--- Supplied entries ---
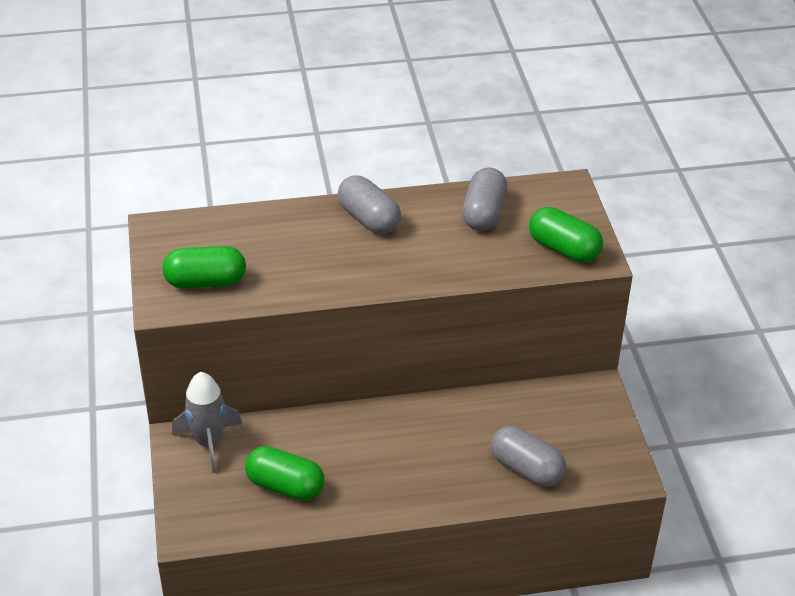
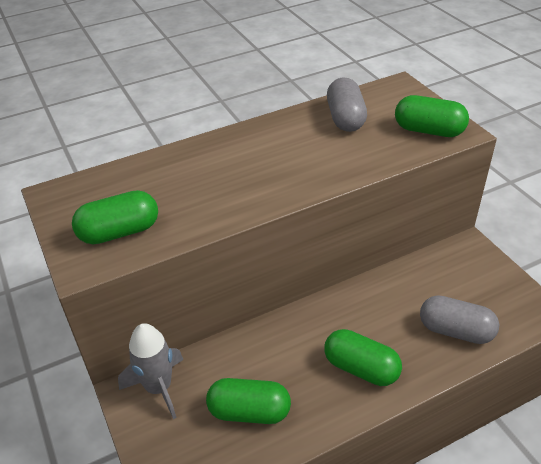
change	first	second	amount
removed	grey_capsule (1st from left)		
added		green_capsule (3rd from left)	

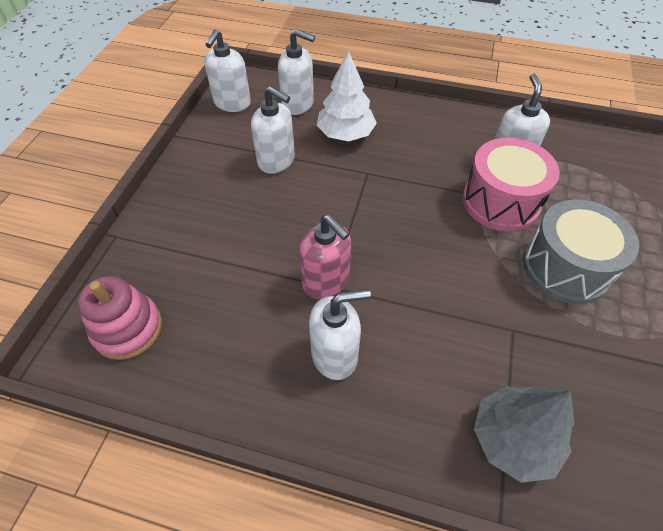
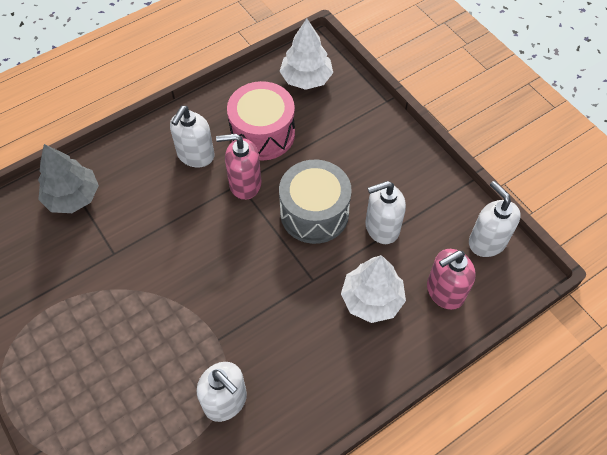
change	first	second	amount
recoloured	white_soap_dispenser (3rd from left)	pink_soap_dispenser (2nd from left)	
moved	pink_drum		
moved	grey_drum		
replaced	pink_stacking_toy	white_tree (1st from left)	

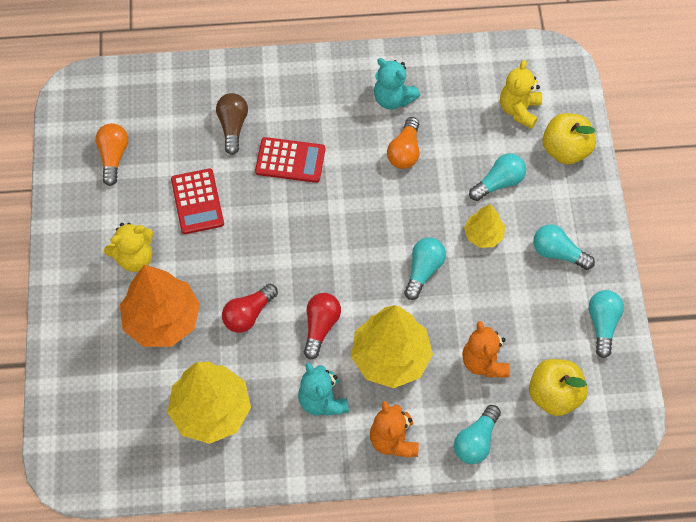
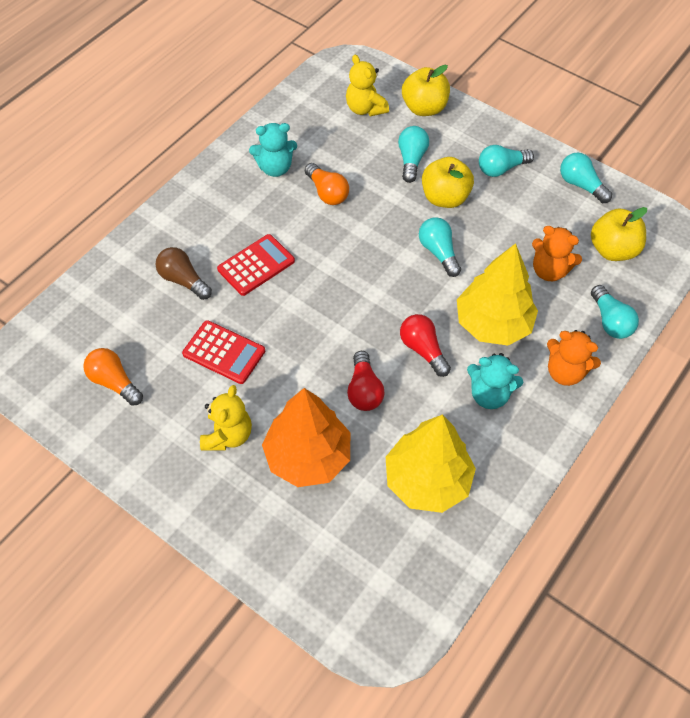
change	first	second	amount
replaced	yellow_tree (3rd from left)	yellow_apple (2nd from left)	

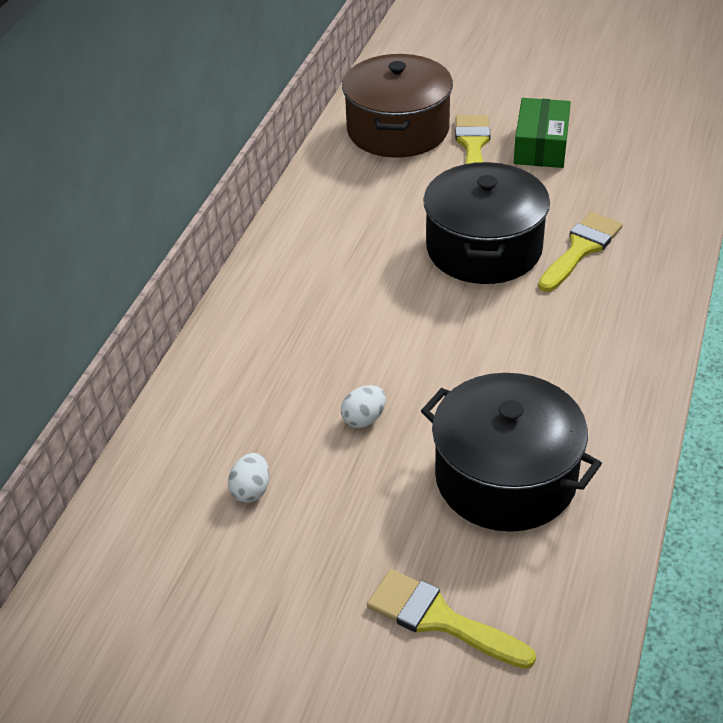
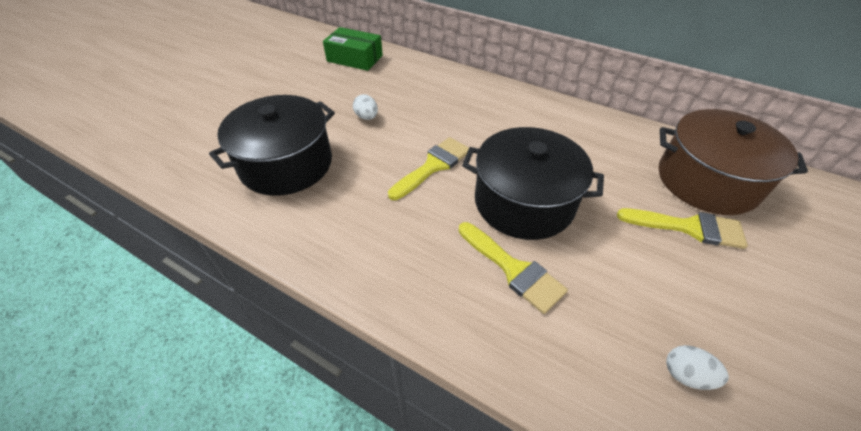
change	first	second	amount
moved	green_box		
moved	white_egg (1st from left in the first image)	white_egg (2nd from left)	
moved	yellow_brush (1st from left)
---
Activity: Without any pictures, output the entries above exactly as they appear.

Result of this exercise:
change	first	second	amount
removed	grey_capsule (1st from left)		
added		green_capsule (3rd from left)	

change	first	second	amount
recoloured	white_soap_dispenser (3rd from left)	pink_soap_dispenser (2nd from left)	
moved	pink_drum		
moved	grey_drum		
replaced	pink_stacking_toy	white_tree (1st from left)	

change	first	second	amount
replaced	yellow_tree (3rd from left)	yellow_apple (2nd from left)	

change	first	second	amount
moved	green_box		
moved	white_egg (1st from left in the first image)	white_egg (2nd from left)	
moved	yellow_brush (1st from left)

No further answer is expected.